- **Your task**:
Copy the lines exactly as they appear, starting with the first line of the records and ending with the line that contains "purple brick F8:H8".

- **Input data**:
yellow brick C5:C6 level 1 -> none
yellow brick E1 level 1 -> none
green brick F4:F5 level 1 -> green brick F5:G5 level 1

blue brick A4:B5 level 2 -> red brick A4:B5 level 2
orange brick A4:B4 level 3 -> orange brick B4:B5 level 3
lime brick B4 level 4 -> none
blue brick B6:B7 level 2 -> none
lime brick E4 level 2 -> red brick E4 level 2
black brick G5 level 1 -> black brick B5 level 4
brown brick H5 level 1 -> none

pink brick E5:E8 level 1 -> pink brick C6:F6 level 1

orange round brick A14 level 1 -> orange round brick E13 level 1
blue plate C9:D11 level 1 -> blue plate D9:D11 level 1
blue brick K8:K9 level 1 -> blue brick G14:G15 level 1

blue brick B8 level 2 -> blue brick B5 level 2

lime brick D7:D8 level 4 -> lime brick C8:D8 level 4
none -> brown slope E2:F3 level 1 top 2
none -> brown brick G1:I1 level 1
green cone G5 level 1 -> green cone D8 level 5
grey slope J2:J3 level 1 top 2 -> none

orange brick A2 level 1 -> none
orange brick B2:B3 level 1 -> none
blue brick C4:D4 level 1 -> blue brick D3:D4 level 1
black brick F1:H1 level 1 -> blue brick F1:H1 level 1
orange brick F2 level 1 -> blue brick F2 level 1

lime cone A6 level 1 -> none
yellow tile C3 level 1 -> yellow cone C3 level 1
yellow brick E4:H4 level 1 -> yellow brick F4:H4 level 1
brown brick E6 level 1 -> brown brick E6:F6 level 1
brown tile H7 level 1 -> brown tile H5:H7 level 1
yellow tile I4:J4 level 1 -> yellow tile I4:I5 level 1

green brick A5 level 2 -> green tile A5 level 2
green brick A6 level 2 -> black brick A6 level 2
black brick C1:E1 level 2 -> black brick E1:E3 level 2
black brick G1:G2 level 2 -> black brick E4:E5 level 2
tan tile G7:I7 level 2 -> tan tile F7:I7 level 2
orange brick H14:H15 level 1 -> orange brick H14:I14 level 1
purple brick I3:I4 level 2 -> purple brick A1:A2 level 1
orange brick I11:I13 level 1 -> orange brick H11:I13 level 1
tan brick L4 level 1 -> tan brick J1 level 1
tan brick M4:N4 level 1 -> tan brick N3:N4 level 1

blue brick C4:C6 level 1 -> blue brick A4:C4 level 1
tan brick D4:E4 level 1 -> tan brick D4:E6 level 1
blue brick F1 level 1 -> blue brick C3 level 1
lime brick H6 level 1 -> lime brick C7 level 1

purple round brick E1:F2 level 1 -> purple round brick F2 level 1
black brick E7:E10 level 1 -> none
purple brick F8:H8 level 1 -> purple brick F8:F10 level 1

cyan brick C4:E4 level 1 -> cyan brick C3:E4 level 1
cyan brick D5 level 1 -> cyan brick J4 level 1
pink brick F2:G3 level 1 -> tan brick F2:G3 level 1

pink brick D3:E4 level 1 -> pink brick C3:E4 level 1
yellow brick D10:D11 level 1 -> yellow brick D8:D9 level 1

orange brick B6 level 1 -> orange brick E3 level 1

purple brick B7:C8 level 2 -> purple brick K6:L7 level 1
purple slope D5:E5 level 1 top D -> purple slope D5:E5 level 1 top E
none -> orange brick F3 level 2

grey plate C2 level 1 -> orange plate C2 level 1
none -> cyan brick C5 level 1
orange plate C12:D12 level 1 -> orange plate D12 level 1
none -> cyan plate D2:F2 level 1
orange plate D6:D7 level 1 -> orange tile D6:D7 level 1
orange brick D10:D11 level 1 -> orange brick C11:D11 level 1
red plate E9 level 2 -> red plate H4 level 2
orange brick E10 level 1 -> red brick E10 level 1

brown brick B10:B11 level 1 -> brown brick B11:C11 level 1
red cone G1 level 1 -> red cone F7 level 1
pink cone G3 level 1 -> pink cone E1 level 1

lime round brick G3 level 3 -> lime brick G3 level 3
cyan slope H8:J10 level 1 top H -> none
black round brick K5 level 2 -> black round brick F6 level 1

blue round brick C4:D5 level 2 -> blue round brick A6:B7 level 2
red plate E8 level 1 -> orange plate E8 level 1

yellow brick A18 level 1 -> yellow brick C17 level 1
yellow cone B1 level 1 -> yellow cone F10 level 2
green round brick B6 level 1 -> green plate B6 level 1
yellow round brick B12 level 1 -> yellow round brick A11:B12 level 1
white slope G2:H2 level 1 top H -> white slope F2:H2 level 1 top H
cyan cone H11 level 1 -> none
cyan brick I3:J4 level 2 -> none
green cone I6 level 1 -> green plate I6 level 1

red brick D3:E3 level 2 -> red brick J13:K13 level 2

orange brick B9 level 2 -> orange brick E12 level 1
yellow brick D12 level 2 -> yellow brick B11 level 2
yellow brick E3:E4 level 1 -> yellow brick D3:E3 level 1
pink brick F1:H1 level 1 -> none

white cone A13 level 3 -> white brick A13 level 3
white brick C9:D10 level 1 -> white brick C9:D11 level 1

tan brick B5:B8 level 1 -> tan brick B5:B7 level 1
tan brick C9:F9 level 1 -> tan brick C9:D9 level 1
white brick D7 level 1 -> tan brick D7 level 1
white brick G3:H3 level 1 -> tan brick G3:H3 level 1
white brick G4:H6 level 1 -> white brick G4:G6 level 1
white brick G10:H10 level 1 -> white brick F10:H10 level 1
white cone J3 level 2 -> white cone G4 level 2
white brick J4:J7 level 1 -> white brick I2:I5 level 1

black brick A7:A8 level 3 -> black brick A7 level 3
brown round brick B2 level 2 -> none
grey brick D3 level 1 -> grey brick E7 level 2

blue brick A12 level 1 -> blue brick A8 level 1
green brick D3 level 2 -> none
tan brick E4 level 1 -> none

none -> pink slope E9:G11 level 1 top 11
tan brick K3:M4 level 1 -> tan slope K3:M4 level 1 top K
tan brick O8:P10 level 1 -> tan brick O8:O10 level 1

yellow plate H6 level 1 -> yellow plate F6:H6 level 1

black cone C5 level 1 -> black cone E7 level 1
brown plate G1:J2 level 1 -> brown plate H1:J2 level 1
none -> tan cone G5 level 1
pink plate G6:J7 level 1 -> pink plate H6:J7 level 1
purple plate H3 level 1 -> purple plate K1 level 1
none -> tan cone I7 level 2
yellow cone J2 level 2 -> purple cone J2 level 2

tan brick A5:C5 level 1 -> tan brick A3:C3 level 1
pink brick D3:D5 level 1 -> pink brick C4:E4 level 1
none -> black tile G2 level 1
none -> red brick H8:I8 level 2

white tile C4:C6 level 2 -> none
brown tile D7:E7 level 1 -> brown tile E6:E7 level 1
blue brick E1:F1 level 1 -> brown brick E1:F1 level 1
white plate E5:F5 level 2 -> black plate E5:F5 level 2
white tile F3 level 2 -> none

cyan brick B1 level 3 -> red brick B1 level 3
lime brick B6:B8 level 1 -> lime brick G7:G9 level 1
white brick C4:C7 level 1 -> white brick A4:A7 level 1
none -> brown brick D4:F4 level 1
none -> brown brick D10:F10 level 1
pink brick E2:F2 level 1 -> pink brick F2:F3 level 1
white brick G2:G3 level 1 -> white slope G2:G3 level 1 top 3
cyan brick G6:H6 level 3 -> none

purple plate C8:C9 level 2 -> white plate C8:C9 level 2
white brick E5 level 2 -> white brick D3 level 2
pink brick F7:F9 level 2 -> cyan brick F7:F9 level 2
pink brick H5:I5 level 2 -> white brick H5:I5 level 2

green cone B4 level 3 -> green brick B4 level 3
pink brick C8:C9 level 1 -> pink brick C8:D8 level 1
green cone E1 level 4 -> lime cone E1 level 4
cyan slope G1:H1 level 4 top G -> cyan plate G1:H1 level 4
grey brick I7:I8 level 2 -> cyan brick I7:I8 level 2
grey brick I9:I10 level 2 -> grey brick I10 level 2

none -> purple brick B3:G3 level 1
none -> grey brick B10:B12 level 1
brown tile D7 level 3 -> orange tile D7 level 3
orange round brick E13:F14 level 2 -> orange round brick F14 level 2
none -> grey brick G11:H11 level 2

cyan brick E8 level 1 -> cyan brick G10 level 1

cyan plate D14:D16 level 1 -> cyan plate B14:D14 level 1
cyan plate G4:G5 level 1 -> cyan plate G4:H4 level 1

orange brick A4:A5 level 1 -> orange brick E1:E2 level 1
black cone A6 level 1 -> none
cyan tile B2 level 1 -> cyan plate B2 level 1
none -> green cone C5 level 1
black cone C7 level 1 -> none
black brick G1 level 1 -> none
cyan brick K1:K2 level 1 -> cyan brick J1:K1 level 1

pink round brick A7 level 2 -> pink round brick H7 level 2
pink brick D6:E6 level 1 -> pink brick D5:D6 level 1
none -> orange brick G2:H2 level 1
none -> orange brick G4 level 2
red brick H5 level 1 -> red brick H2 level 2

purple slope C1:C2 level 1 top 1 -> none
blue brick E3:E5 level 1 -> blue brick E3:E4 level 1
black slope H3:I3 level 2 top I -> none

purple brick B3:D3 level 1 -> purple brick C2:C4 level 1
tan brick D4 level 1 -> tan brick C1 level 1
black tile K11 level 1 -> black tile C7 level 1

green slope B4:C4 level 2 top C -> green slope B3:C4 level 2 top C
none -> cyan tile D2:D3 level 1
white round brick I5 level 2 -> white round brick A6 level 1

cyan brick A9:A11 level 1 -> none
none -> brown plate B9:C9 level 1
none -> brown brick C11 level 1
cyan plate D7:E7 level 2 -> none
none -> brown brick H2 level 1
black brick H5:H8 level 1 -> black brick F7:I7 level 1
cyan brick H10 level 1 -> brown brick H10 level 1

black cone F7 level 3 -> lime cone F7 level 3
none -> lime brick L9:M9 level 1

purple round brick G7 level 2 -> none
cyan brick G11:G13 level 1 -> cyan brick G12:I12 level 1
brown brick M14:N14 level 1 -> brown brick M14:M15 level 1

- **Answer**:
yellow brick C5:C6 level 1 -> none
yellow brick E1 level 1 -> none
green brick F4:F5 level 1 -> green brick F5:G5 level 1

blue brick A4:B5 level 2 -> red brick A4:B5 level 2
orange brick A4:B4 level 3 -> orange brick B4:B5 level 3
lime brick B4 level 4 -> none
blue brick B6:B7 level 2 -> none
lime brick E4 level 2 -> red brick E4 level 2
black brick G5 level 1 -> black brick B5 level 4
brown brick H5 level 1 -> none

pink brick E5:E8 level 1 -> pink brick C6:F6 level 1

orange round brick A14 level 1 -> orange round brick E13 level 1
blue plate C9:D11 level 1 -> blue plate D9:D11 level 1
blue brick K8:K9 level 1 -> blue brick G14:G15 level 1

blue brick B8 level 2 -> blue brick B5 level 2

lime brick D7:D8 level 4 -> lime brick C8:D8 level 4
none -> brown slope E2:F3 level 1 top 2
none -> brown brick G1:I1 level 1
green cone G5 level 1 -> green cone D8 level 5
grey slope J2:J3 level 1 top 2 -> none

orange brick A2 level 1 -> none
orange brick B2:B3 level 1 -> none
blue brick C4:D4 level 1 -> blue brick D3:D4 level 1
black brick F1:H1 level 1 -> blue brick F1:H1 level 1
orange brick F2 level 1 -> blue brick F2 level 1

lime cone A6 level 1 -> none
yellow tile C3 level 1 -> yellow cone C3 level 1
yellow brick E4:H4 level 1 -> yellow brick F4:H4 level 1
brown brick E6 level 1 -> brown brick E6:F6 level 1
brown tile H7 level 1 -> brown tile H5:H7 level 1
yellow tile I4:J4 level 1 -> yellow tile I4:I5 level 1

green brick A5 level 2 -> green tile A5 level 2
green brick A6 level 2 -> black brick A6 level 2
black brick C1:E1 level 2 -> black brick E1:E3 level 2
black brick G1:G2 level 2 -> black brick E4:E5 level 2
tan tile G7:I7 level 2 -> tan tile F7:I7 level 2
orange brick H14:H15 level 1 -> orange brick H14:I14 level 1
purple brick I3:I4 level 2 -> purple brick A1:A2 level 1
orange brick I11:I13 level 1 -> orange brick H11:I13 level 1
tan brick L4 level 1 -> tan brick J1 level 1
tan brick M4:N4 level 1 -> tan brick N3:N4 level 1

blue brick C4:C6 level 1 -> blue brick A4:C4 level 1
tan brick D4:E4 level 1 -> tan brick D4:E6 level 1
blue brick F1 level 1 -> blue brick C3 level 1
lime brick H6 level 1 -> lime brick C7 level 1

purple round brick E1:F2 level 1 -> purple round brick F2 level 1
black brick E7:E10 level 1 -> none
purple brick F8:H8 level 1 -> purple brick F8:F10 level 1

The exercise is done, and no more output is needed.